## Required work
Search the entries for the line containing "Someone put down the bright". Repeat it, then every line after it, exactly through the final line.

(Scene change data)
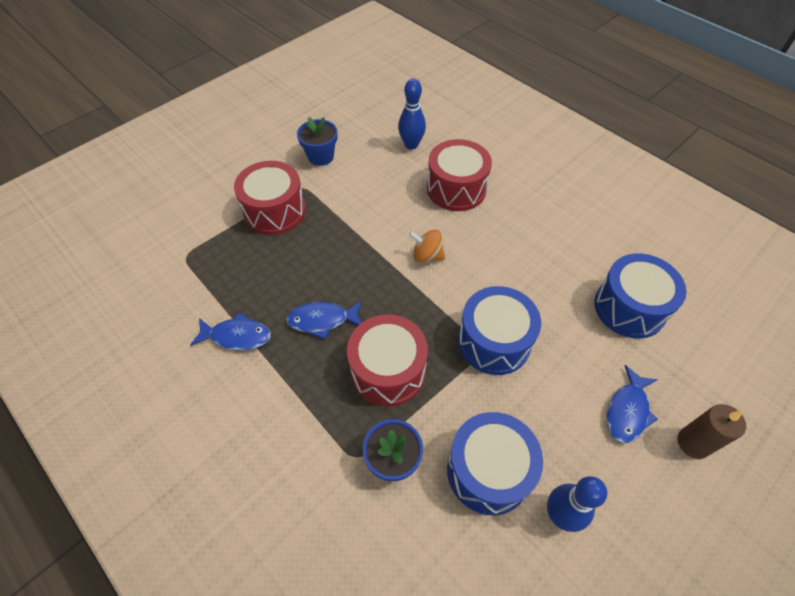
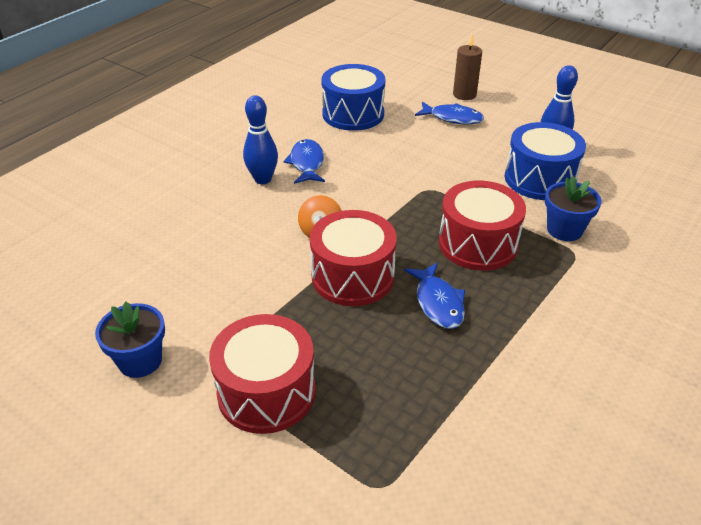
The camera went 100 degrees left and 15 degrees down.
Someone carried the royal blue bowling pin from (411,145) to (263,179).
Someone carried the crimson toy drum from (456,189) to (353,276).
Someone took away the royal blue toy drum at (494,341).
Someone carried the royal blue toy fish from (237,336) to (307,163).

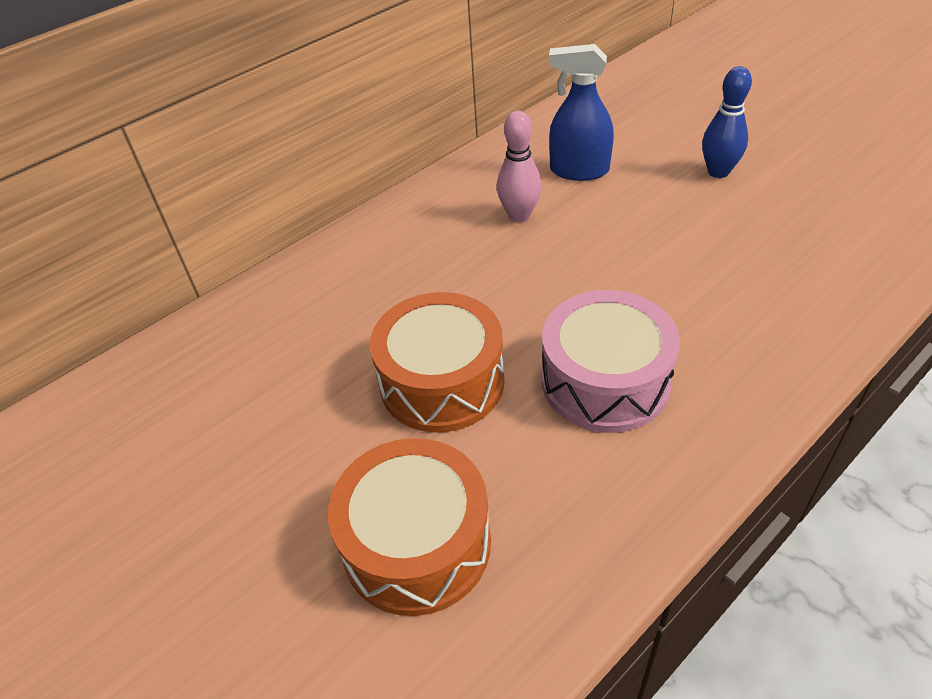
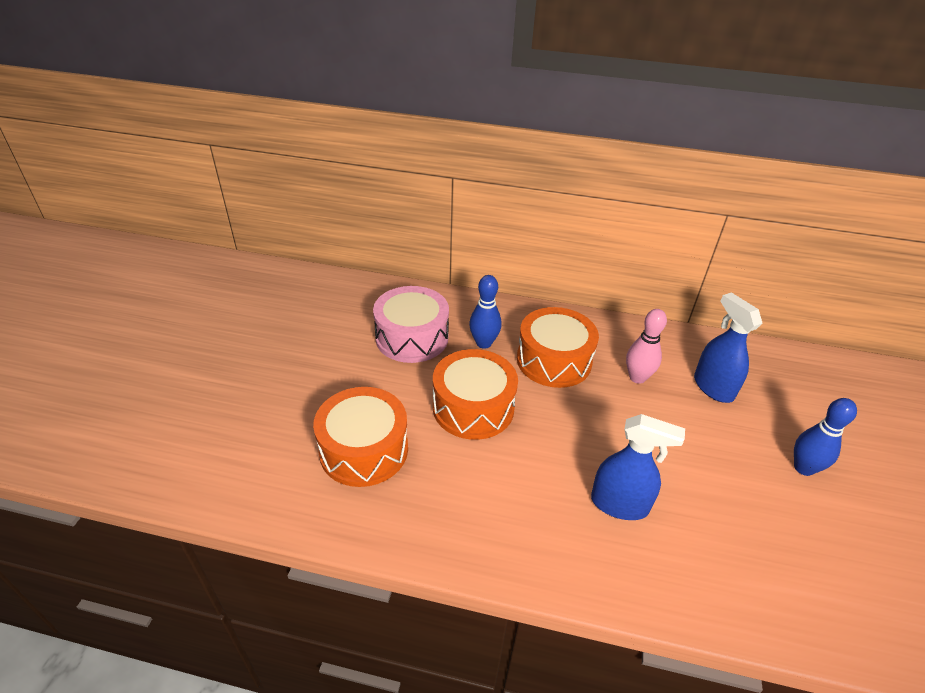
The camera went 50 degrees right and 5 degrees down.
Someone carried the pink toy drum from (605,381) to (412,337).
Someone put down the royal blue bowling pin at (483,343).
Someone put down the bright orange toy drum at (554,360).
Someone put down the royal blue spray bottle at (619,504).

## Output of the exercise
Someone put down the bright orange toy drum at (554,360).
Someone put down the royal blue spray bottle at (619,504).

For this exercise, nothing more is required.